■ WHAT YOU WILL DO:
Set down exactly the lines from the one containing "blue eraser: [292,480,382,542]" through the end of the records below, both included, and nothing else.
--- START ---
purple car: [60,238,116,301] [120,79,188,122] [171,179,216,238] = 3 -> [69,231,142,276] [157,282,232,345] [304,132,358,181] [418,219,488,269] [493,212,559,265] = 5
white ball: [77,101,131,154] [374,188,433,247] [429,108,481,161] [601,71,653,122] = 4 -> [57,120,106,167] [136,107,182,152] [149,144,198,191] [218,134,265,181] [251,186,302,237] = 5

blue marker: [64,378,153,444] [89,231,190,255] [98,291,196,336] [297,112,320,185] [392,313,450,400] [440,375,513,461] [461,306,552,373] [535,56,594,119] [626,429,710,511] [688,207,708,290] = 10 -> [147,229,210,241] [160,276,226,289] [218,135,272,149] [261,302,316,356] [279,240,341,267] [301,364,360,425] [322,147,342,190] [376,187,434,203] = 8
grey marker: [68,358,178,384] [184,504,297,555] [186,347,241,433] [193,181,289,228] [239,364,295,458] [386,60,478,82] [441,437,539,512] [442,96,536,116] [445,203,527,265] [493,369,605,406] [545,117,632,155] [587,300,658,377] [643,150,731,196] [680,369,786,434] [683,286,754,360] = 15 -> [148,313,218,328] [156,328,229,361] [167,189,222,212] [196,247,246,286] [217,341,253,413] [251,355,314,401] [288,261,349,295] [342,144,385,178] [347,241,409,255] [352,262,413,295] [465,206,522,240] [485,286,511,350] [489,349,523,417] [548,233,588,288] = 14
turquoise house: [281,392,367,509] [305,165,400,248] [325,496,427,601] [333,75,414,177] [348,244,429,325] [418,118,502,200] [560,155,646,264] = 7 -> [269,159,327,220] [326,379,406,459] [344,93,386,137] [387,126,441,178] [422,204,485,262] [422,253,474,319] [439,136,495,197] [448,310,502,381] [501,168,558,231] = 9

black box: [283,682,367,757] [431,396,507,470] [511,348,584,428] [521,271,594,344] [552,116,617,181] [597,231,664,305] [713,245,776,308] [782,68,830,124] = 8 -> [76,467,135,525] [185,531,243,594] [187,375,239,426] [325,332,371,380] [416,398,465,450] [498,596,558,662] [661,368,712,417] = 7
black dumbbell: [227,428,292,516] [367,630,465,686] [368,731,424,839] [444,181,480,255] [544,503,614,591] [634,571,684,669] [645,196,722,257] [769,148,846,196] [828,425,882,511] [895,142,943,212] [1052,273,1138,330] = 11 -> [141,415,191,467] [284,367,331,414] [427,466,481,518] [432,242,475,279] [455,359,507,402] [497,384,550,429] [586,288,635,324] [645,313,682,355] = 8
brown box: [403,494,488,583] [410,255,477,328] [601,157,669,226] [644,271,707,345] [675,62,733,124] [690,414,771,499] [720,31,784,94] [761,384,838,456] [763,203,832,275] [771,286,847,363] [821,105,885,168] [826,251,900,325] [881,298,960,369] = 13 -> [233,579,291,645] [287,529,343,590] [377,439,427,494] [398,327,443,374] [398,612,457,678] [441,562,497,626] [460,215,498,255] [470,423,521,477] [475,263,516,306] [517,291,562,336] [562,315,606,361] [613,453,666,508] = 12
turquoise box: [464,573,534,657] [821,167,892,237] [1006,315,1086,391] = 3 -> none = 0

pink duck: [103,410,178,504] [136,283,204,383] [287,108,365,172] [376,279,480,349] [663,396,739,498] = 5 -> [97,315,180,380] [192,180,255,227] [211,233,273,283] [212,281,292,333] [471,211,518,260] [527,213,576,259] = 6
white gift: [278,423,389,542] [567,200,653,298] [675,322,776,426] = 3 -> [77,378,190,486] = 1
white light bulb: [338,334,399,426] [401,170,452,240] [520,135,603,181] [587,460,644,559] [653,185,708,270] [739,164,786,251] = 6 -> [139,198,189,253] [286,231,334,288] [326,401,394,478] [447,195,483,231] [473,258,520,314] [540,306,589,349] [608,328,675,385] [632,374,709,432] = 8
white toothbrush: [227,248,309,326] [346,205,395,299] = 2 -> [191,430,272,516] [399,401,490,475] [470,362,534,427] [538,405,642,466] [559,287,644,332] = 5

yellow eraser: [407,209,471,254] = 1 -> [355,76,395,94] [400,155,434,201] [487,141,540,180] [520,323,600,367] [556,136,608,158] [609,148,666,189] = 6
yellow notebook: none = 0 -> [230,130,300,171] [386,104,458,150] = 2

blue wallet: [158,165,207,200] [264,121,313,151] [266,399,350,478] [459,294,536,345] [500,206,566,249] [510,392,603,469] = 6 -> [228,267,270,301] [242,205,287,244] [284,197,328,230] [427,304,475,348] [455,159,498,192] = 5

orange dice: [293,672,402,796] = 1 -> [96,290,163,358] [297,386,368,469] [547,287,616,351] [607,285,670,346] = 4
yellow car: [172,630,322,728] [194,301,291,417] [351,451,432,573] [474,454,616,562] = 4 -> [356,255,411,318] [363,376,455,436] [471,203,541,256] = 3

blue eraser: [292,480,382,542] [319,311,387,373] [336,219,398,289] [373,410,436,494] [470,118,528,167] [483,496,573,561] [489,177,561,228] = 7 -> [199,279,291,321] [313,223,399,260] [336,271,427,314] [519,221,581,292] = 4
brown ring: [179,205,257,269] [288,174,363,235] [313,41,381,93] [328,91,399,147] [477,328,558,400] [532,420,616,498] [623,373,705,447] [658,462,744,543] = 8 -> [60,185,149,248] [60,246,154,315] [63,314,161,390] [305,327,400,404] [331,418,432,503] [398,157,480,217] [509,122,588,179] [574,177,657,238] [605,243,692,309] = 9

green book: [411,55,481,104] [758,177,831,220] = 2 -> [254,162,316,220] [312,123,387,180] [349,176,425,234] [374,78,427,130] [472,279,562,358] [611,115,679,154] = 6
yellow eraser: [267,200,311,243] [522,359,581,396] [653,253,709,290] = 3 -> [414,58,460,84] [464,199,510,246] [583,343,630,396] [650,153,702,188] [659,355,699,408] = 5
--- END ---
■ OUTPUT OF THE TASK:
blue eraser: [292,480,382,542] [319,311,387,373] [336,219,398,289] [373,410,436,494] [470,118,528,167] [483,496,573,561] [489,177,561,228] = 7 -> [199,279,291,321] [313,223,399,260] [336,271,427,314] [519,221,581,292] = 4
brown ring: [179,205,257,269] [288,174,363,235] [313,41,381,93] [328,91,399,147] [477,328,558,400] [532,420,616,498] [623,373,705,447] [658,462,744,543] = 8 -> [60,185,149,248] [60,246,154,315] [63,314,161,390] [305,327,400,404] [331,418,432,503] [398,157,480,217] [509,122,588,179] [574,177,657,238] [605,243,692,309] = 9

green book: [411,55,481,104] [758,177,831,220] = 2 -> [254,162,316,220] [312,123,387,180] [349,176,425,234] [374,78,427,130] [472,279,562,358] [611,115,679,154] = 6
yellow eraser: [267,200,311,243] [522,359,581,396] [653,253,709,290] = 3 -> [414,58,460,84] [464,199,510,246] [583,343,630,396] [650,153,702,188] [659,355,699,408] = 5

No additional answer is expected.